* [Task statement]: Find the word "rectangle" in the data, then copy each line where it is found.

* [Items from a data source]:
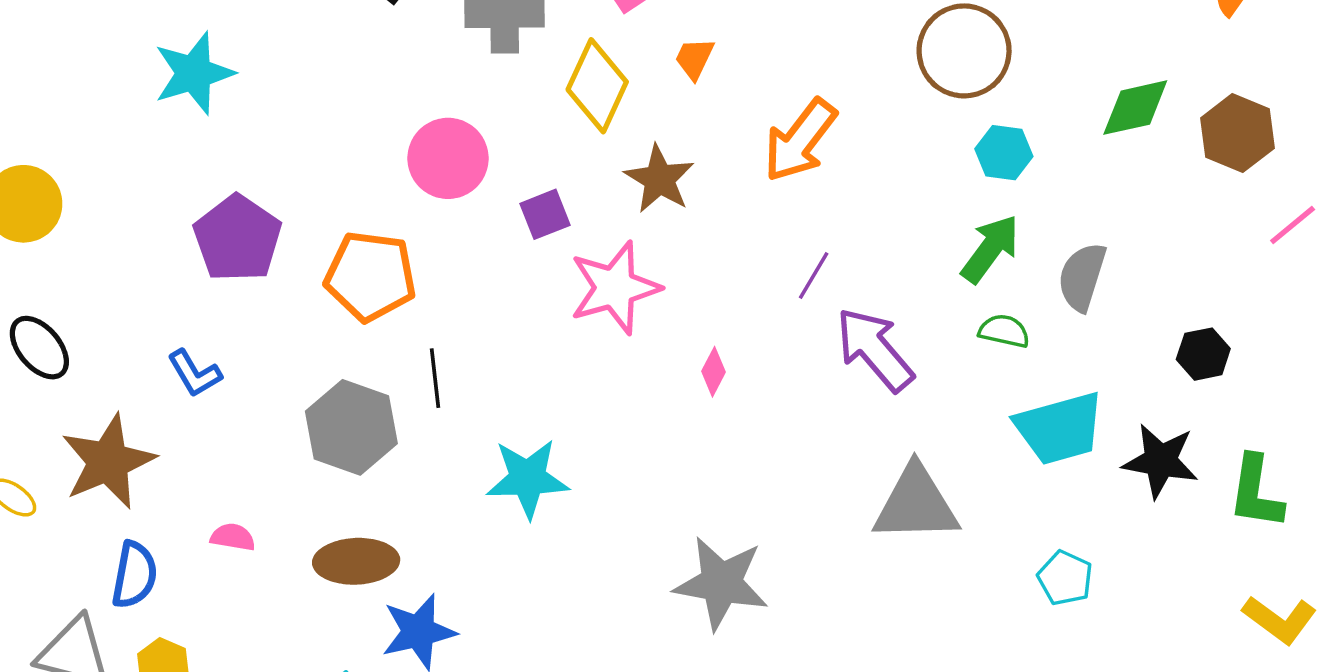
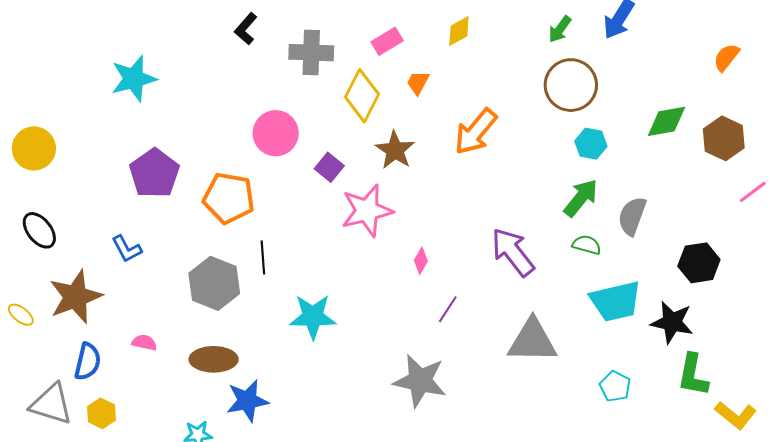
purple square: (545, 214) -> (329, 167), turned -32
purple line: (814, 276) -> (448, 309), moved
black hexagon: (1203, 354) -> (699, 263), size x1.4
green L-shape: (1256, 492) -> (693, 375), moved

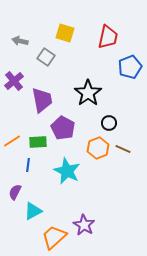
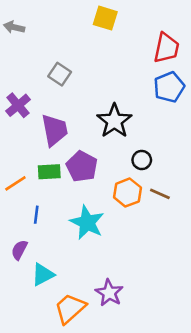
yellow square: (65, 33) -> (105, 18), moved
red trapezoid: (108, 37) -> (166, 48), moved
gray arrow: (20, 41) -> (14, 27), moved
green rectangle: (38, 142) -> (49, 172), moved

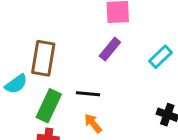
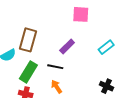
purple rectangle: (110, 49) -> (67, 47), moved

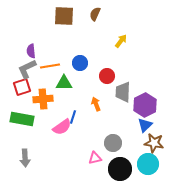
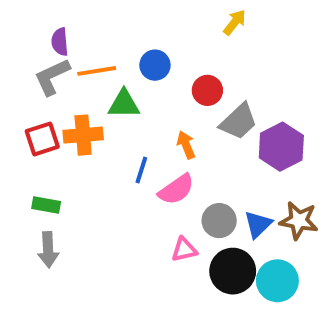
red square: (22, 87) -> (42, 139), moved
gray trapezoid: (123, 92) -> (239, 121), turned -135
green rectangle: (22, 119) -> (46, 205), moved, size x0.6
blue triangle: (145, 125) -> (258, 224), moved
pink semicircle: (62, 127) -> (176, 189), moved
cyan circle: (148, 164) -> (277, 281), moved

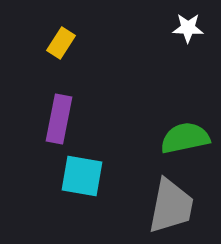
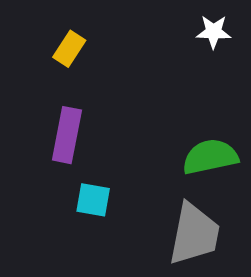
cyan square: (82, 176) -> (93, 200), size x0.7

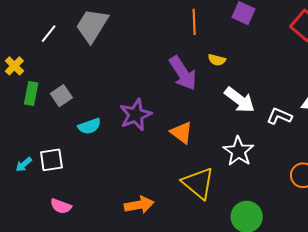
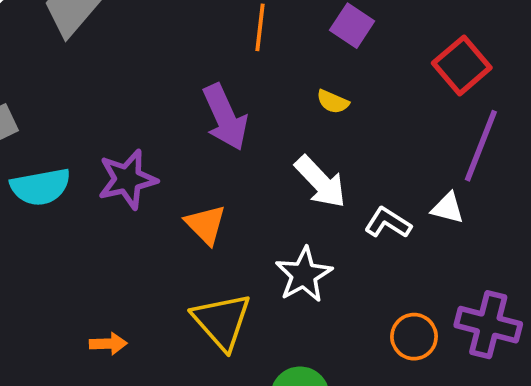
yellow semicircle: (217, 60) -> (333, 102), moved
cyan semicircle: (89, 126) -> (41, 187), size x1.4
orange arrow: (139, 205) -> (108, 344), size x0.7

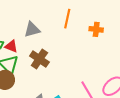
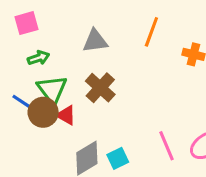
red triangle: (11, 46) -> (66, 115), moved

* [Answer to this exercise]:
green rectangle: (38, 142) -> (49, 172), moved
purple rectangle: (110, 49) -> (67, 47), moved
green rectangle: (22, 119) -> (46, 205), moved, size x0.6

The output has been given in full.